_Excerpted records_:

· · · · ·

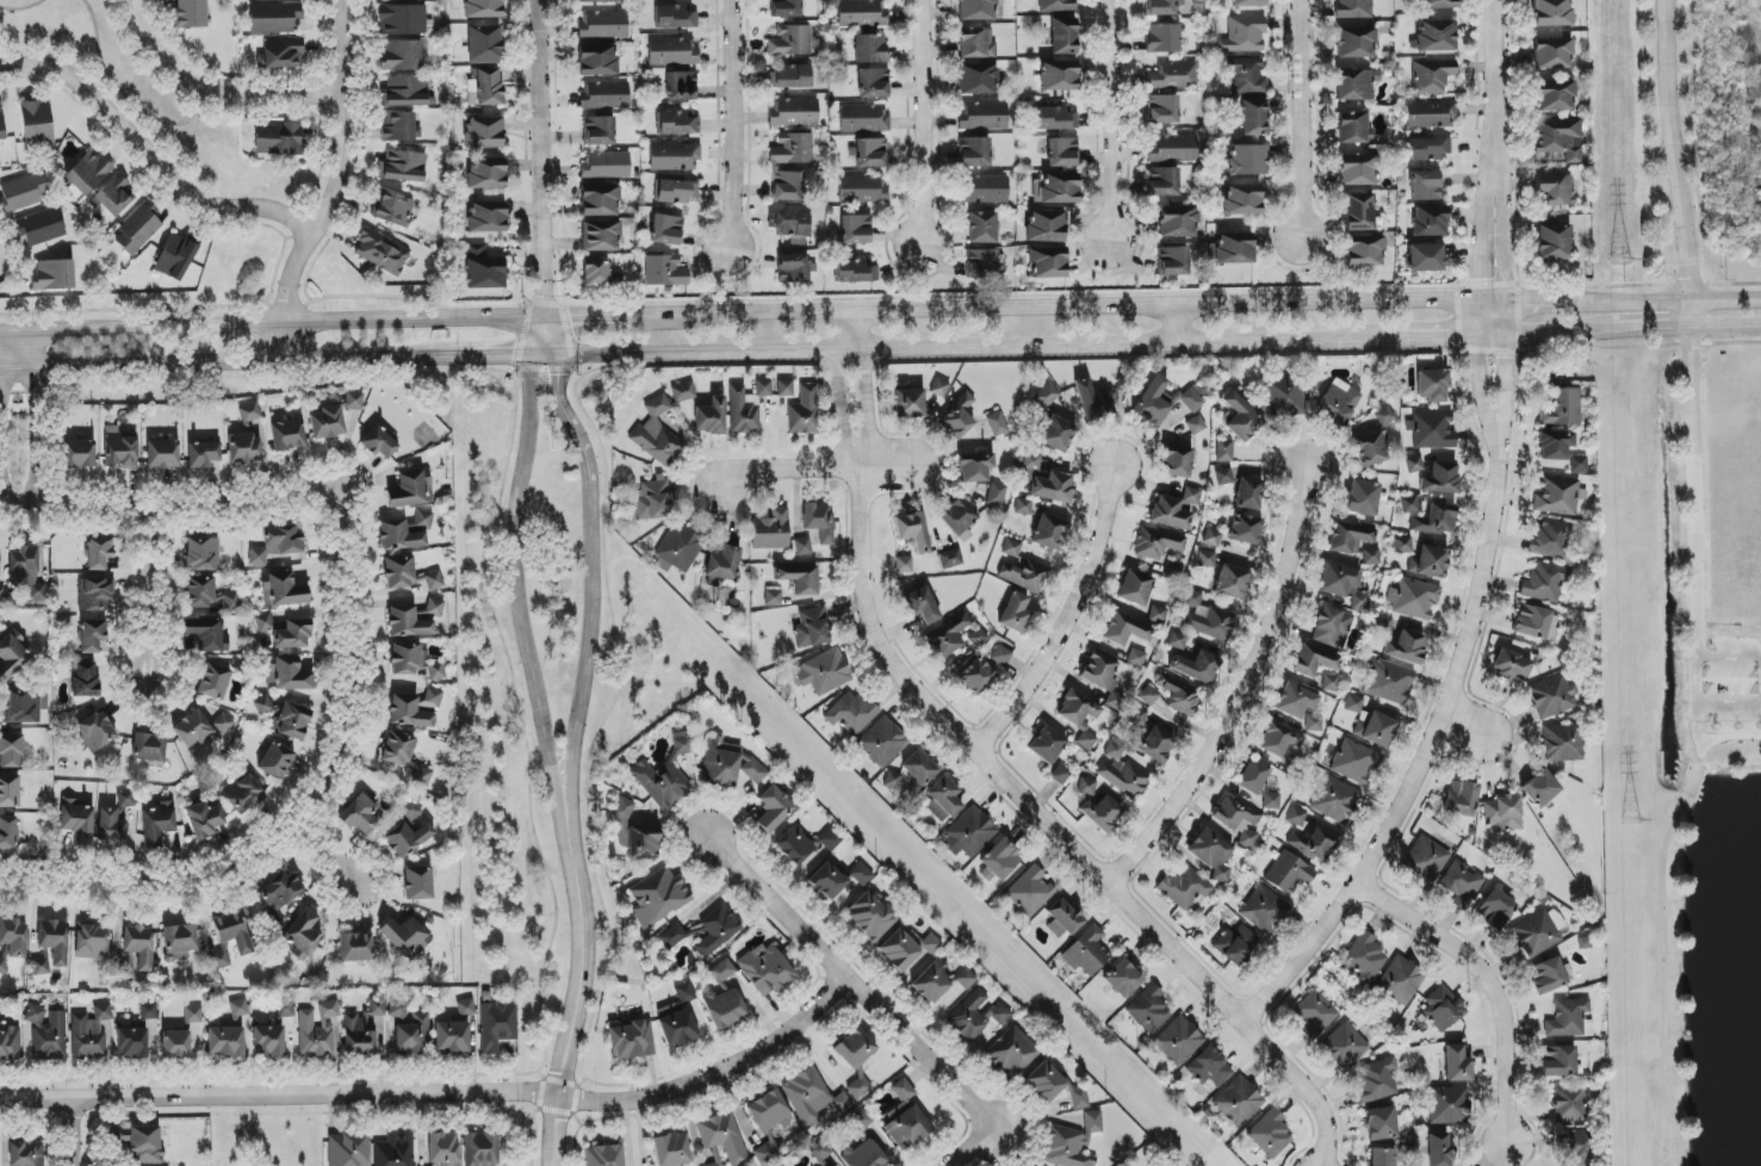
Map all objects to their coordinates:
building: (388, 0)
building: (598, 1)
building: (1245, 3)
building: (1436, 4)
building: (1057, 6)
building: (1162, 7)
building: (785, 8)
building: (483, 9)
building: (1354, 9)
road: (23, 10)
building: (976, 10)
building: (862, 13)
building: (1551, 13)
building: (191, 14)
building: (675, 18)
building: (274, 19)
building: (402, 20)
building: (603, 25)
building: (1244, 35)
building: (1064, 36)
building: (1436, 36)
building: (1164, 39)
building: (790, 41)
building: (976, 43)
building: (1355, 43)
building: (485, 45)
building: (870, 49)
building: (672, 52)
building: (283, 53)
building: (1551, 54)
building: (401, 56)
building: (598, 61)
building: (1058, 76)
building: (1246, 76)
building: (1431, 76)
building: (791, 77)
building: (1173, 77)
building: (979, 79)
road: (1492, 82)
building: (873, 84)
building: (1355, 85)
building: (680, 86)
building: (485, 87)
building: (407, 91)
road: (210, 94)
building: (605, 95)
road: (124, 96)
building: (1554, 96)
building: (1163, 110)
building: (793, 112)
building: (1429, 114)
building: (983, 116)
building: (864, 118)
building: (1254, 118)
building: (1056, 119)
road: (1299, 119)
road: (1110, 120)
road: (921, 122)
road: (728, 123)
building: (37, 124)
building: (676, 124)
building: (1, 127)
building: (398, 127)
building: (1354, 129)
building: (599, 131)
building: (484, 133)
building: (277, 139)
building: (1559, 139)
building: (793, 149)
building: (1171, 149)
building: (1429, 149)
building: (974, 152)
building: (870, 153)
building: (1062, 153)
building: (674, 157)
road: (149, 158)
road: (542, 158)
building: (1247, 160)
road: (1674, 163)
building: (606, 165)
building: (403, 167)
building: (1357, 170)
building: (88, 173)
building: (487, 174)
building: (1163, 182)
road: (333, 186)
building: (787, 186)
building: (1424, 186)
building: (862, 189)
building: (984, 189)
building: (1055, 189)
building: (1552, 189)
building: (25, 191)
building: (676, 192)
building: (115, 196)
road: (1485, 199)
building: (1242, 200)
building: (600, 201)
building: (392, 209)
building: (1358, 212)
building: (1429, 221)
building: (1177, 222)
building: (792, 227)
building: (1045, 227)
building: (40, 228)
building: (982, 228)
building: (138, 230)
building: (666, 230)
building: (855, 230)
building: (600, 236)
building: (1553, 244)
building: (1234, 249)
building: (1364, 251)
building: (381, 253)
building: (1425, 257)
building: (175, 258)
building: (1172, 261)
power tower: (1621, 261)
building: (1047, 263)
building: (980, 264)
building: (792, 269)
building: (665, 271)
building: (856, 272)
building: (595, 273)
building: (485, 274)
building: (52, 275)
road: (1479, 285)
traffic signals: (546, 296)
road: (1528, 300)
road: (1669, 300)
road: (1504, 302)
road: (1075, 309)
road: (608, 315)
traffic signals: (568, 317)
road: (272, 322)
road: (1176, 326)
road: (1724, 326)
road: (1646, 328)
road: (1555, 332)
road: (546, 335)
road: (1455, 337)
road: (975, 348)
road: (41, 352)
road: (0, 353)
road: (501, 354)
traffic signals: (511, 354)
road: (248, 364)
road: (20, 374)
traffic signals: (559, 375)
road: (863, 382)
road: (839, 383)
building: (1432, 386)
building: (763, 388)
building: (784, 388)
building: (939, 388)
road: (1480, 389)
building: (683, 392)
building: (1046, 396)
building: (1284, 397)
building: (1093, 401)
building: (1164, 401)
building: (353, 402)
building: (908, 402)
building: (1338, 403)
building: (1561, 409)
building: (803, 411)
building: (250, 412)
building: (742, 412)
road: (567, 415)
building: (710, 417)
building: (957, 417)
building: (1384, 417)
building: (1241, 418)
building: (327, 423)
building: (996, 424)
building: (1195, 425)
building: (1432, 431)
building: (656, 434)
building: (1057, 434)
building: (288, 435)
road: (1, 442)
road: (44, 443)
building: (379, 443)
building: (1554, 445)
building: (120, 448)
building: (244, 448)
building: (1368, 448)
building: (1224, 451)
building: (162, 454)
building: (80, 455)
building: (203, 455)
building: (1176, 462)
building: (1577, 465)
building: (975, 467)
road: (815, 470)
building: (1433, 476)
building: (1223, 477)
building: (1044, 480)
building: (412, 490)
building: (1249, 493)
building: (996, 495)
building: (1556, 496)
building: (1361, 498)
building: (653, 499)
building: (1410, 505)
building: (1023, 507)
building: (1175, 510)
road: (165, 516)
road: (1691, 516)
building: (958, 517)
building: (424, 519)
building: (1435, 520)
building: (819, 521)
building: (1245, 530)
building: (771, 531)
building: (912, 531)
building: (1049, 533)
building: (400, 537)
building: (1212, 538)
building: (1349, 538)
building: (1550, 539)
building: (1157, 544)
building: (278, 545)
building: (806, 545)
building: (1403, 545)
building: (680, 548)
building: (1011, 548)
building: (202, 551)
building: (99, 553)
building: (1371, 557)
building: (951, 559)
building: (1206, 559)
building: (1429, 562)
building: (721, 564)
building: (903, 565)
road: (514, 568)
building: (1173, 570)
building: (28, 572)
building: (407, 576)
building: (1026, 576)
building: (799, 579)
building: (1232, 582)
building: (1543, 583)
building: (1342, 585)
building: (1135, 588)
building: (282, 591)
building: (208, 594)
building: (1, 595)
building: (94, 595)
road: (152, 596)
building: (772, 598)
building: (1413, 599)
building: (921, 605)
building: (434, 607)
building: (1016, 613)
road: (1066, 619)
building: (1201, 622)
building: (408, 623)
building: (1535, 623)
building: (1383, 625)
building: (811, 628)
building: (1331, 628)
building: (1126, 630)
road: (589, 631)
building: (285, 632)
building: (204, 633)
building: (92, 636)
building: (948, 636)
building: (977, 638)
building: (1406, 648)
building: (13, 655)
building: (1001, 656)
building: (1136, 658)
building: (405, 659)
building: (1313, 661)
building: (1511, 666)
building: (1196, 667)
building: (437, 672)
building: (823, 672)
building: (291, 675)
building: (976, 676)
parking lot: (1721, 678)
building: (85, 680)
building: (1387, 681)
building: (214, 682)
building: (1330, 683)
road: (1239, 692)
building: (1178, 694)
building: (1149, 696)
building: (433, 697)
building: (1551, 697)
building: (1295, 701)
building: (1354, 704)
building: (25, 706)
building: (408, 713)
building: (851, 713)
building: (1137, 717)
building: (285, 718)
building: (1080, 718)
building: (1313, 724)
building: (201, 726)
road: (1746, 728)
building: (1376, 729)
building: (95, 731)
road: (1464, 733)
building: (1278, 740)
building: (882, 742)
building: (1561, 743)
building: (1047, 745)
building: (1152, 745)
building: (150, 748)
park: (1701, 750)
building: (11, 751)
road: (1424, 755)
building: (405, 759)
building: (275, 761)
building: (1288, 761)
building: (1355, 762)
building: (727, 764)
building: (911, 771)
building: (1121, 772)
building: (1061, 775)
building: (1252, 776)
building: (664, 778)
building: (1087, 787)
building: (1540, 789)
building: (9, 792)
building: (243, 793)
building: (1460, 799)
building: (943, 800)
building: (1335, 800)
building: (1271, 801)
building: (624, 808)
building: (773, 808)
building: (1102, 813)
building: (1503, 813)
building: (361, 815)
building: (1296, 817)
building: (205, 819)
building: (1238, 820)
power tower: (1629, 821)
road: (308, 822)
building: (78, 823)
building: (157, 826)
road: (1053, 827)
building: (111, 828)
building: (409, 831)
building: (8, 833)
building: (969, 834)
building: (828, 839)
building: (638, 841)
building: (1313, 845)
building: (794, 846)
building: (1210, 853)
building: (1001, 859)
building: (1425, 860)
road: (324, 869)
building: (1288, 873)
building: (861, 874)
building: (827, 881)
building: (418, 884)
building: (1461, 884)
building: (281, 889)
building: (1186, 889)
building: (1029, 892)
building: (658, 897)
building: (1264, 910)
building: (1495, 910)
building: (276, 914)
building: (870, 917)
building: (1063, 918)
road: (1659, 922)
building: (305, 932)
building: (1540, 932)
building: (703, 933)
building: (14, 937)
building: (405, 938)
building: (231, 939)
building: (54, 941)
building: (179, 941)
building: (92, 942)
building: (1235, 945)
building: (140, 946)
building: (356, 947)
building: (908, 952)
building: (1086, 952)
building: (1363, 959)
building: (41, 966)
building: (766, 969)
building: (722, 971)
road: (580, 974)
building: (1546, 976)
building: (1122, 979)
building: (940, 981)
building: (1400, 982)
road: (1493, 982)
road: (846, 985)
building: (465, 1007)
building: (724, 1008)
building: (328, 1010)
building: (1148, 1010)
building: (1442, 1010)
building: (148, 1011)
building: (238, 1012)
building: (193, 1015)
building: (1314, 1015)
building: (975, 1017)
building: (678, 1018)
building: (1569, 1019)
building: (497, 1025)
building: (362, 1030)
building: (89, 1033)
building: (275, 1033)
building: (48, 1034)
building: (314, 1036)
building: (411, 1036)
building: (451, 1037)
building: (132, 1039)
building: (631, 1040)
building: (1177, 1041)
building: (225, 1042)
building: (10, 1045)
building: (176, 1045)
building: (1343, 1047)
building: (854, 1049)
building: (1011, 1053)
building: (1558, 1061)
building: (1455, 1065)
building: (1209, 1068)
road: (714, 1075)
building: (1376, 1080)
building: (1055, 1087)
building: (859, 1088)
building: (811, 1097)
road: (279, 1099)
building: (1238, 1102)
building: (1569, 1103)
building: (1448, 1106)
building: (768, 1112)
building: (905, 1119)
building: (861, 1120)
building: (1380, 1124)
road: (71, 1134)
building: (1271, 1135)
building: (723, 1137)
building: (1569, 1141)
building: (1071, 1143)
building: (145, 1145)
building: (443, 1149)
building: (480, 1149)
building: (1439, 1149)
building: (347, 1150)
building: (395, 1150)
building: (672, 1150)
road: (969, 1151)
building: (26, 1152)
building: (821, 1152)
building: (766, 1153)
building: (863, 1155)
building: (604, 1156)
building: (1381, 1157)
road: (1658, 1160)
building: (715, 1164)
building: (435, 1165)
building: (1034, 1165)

· · · · ·

_Exercise_: Copy every line of the entries in which "signals" can be found.

_Worked solution_:
traffic signals: (546, 296)
traffic signals: (568, 317)
traffic signals: (511, 354)
traffic signals: (559, 375)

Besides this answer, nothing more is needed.